Work request:
Could you print exactly the lines of the listing below, starting at the line that has "SERVO1 pin PWM: D4 -> D9" and ending at the line that has "RGB1: KY-016 -> SMD5050", and only those lines?

Records shown:
_ _ _
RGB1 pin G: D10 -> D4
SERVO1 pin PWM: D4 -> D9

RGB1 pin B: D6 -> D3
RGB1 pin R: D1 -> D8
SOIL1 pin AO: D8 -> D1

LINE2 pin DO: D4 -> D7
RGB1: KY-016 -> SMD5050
_ _ _
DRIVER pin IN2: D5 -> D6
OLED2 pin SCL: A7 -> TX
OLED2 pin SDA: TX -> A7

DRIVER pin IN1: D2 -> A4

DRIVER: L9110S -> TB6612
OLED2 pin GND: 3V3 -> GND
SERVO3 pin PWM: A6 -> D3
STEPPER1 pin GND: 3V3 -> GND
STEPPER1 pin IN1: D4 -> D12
_ _ _
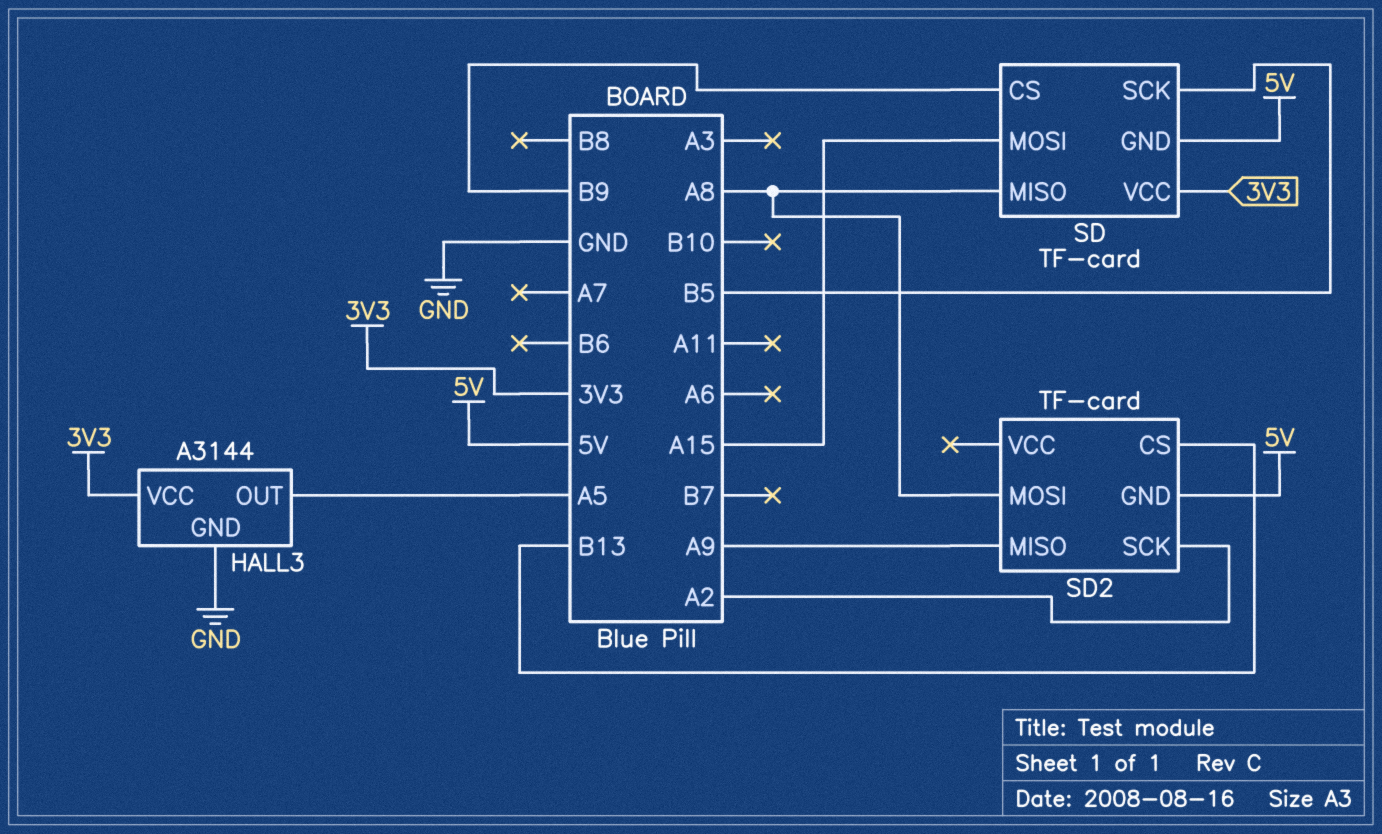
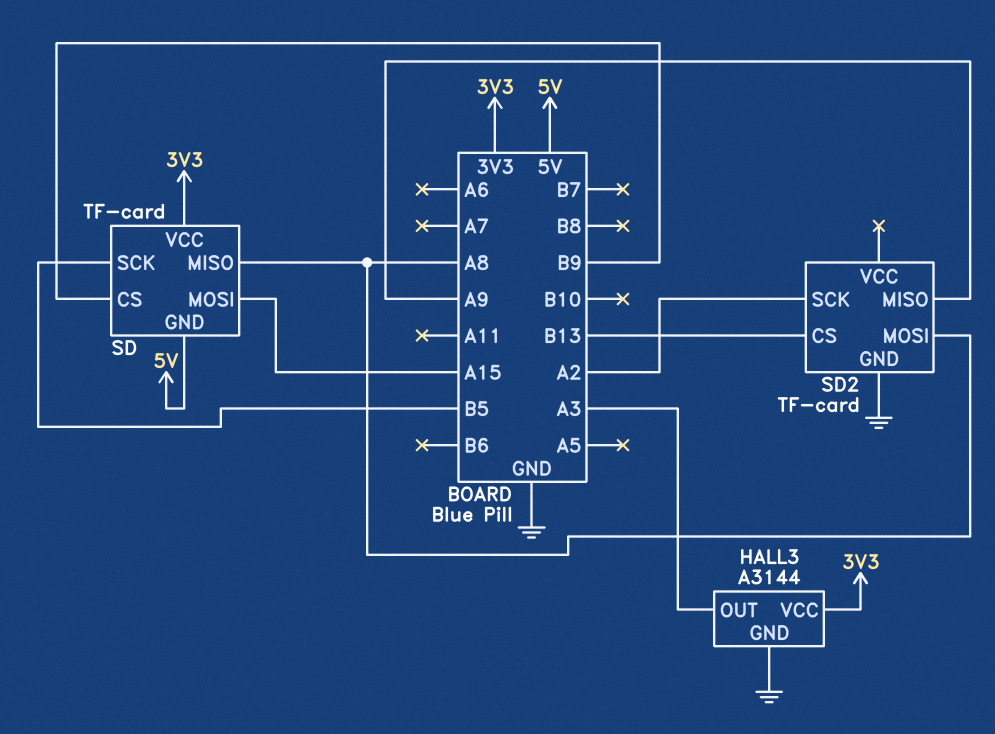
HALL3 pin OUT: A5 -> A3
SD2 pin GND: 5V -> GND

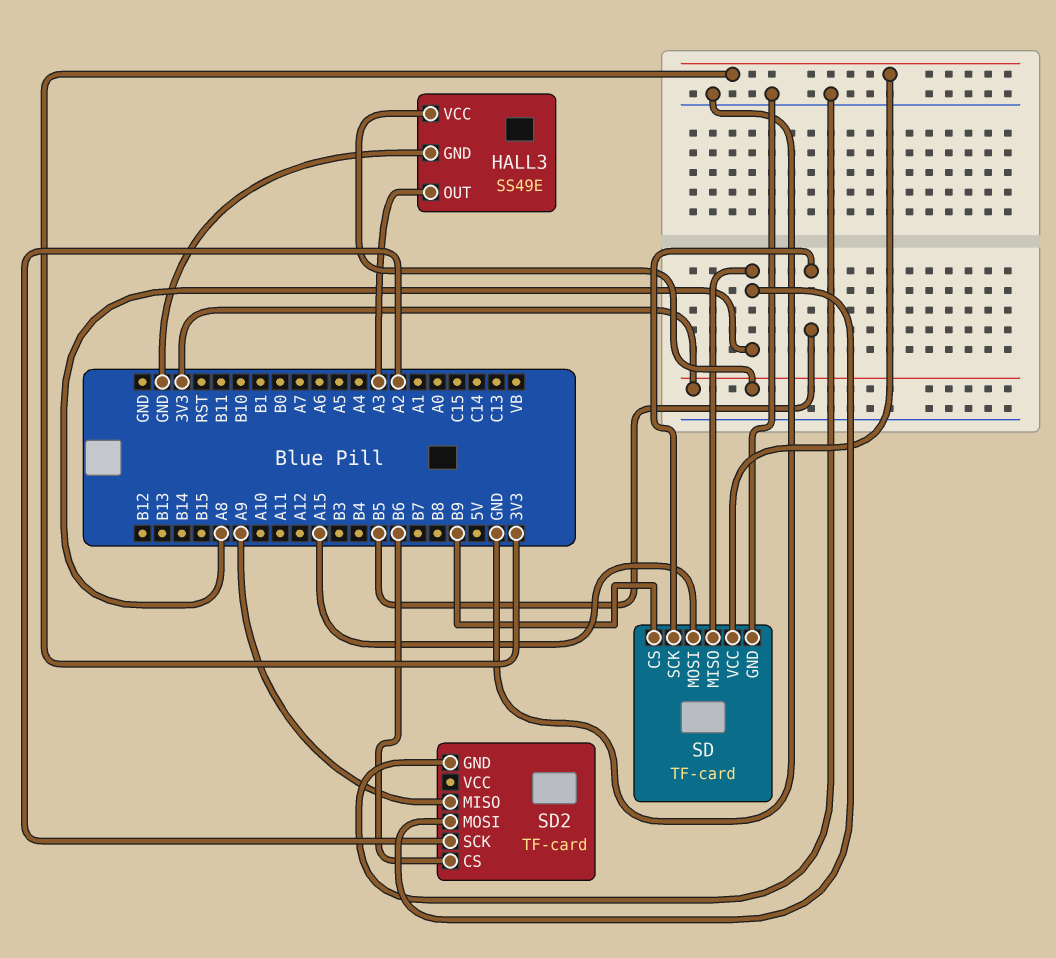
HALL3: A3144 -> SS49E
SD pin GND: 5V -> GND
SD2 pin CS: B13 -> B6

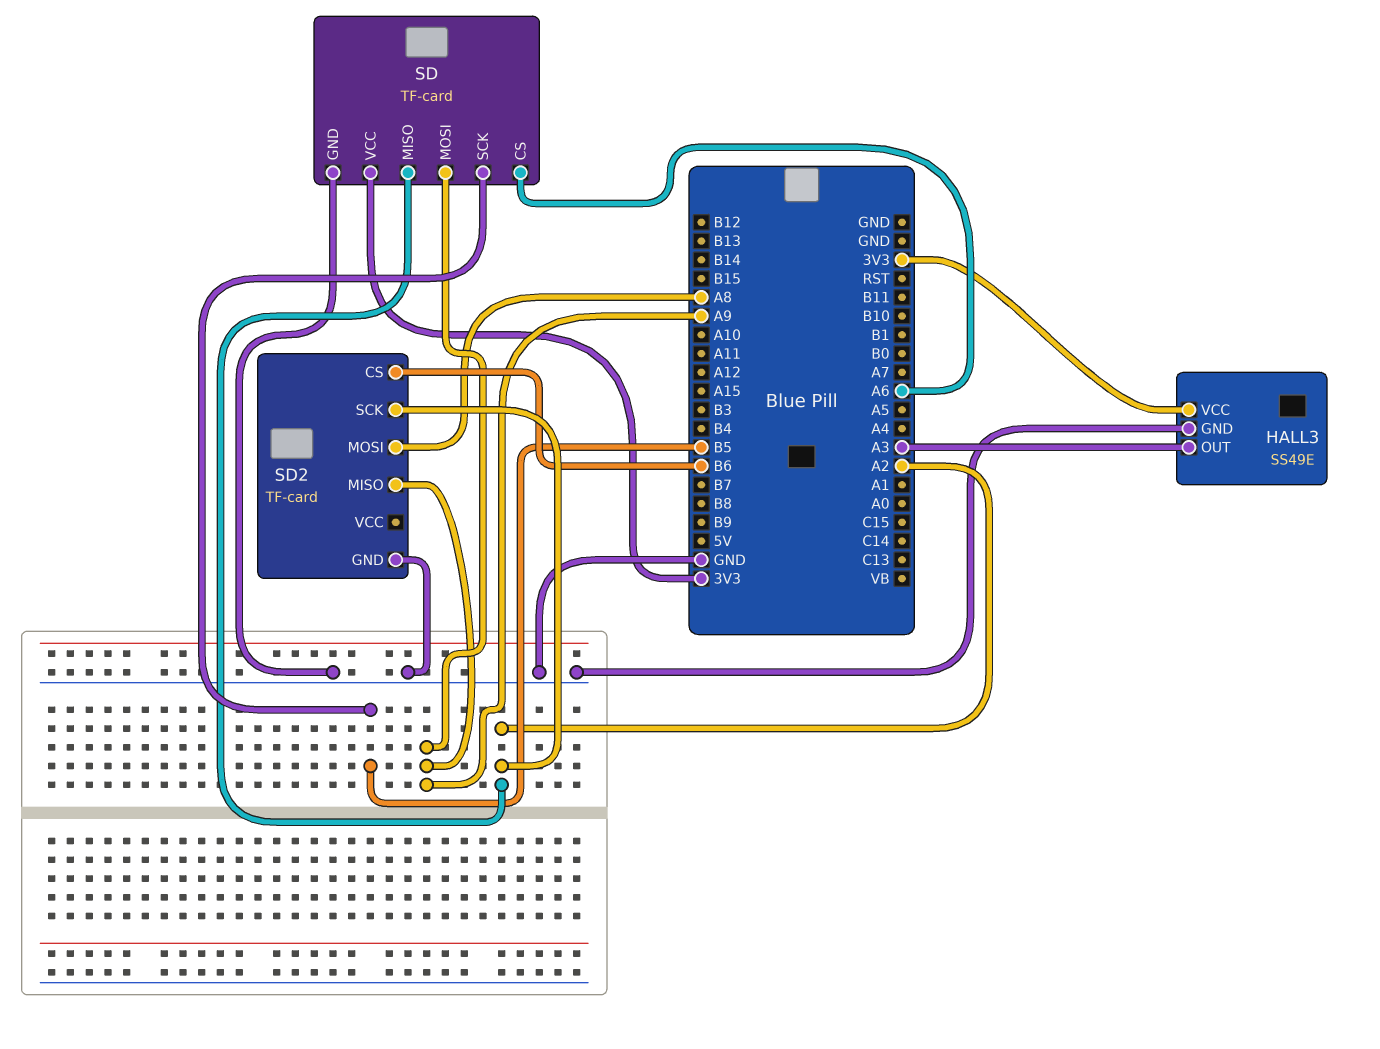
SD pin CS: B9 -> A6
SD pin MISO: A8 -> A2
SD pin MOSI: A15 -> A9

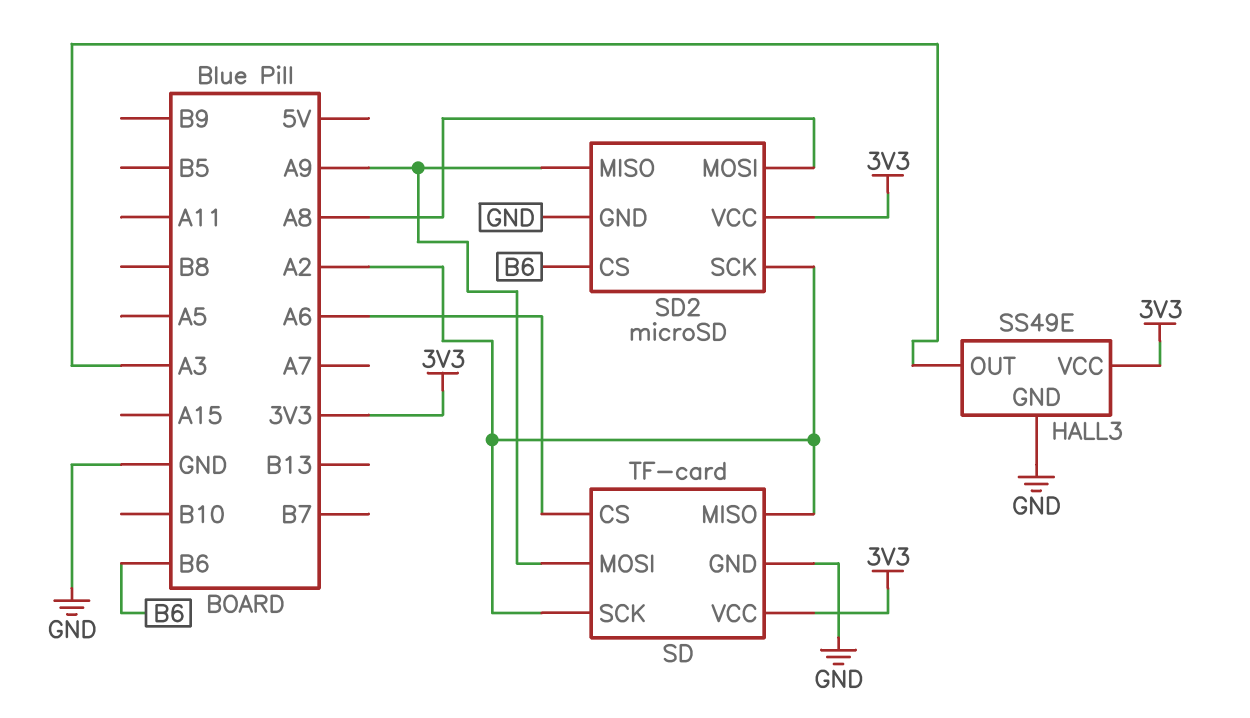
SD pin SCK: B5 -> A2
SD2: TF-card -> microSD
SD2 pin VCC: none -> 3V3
_ _ _
Written answer:
SERVO1 pin PWM: D4 -> D9

RGB1 pin B: D6 -> D3
RGB1 pin R: D1 -> D8
SOIL1 pin AO: D8 -> D1

LINE2 pin DO: D4 -> D7
RGB1: KY-016 -> SMD5050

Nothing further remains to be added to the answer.